◆ **WHAT THE TASK ASKS**: Across the lines of the records below, how many have the string "clockwise" in them? Answer with the number alone.

◆ **INPUT FOR THIS TASK**:

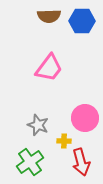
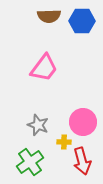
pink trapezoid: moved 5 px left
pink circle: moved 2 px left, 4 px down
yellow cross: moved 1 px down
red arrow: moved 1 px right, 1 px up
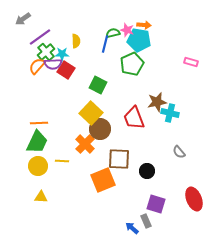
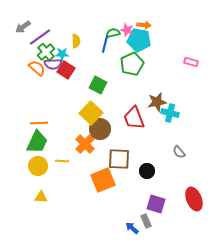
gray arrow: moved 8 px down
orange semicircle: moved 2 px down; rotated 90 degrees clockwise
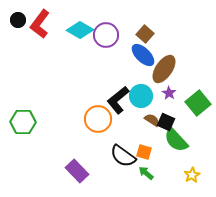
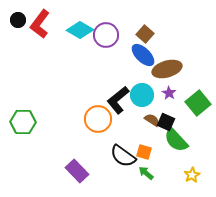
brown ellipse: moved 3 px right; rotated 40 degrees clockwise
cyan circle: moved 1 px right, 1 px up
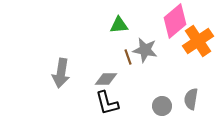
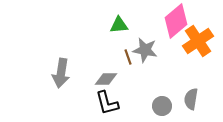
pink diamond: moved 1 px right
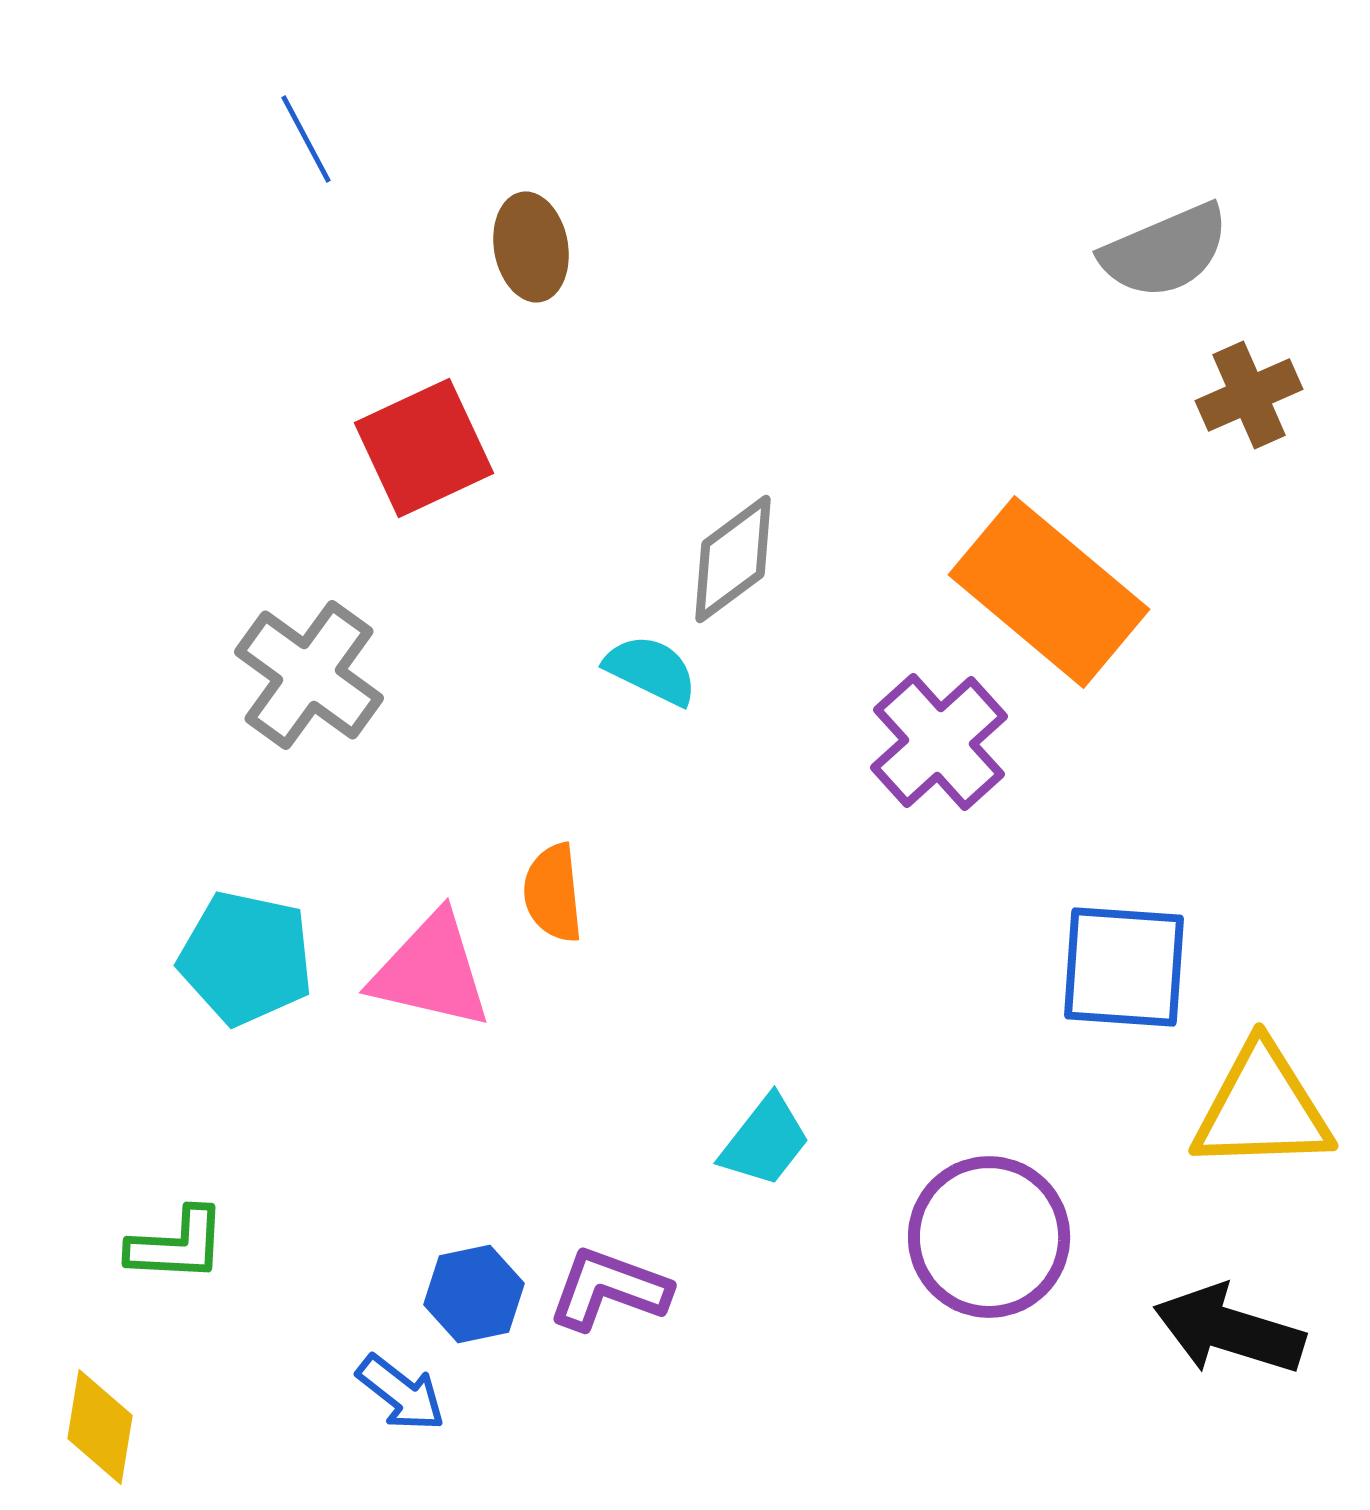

◆ **TASK RESPONSE**: 2